▸ Instructions to follow: When a line below holds the string "AGND", show that line.
BEGIN Material supplied
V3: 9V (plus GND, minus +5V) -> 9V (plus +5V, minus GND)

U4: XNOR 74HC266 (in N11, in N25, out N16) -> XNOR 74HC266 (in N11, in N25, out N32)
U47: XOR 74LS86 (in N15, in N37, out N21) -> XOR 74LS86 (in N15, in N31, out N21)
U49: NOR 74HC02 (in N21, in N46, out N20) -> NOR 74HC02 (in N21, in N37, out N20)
END Material supplied
BEGIN Material supplied
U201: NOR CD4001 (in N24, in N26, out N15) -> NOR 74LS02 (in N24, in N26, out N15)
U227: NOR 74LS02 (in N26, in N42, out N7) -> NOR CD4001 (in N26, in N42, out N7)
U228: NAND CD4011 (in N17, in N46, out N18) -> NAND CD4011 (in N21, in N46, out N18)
END Material supplied
BEGIN Material supplied
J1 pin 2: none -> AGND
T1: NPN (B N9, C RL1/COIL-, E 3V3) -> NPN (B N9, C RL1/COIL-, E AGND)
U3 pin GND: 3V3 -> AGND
END Material supplied
▸ Solution for this exercise:
J1 pin 2: none -> AGND
T1: NPN (B N9, C RL1/COIL-, E 3V3) -> NPN (B N9, C RL1/COIL-, E AGND)
U3 pin GND: 3V3 -> AGND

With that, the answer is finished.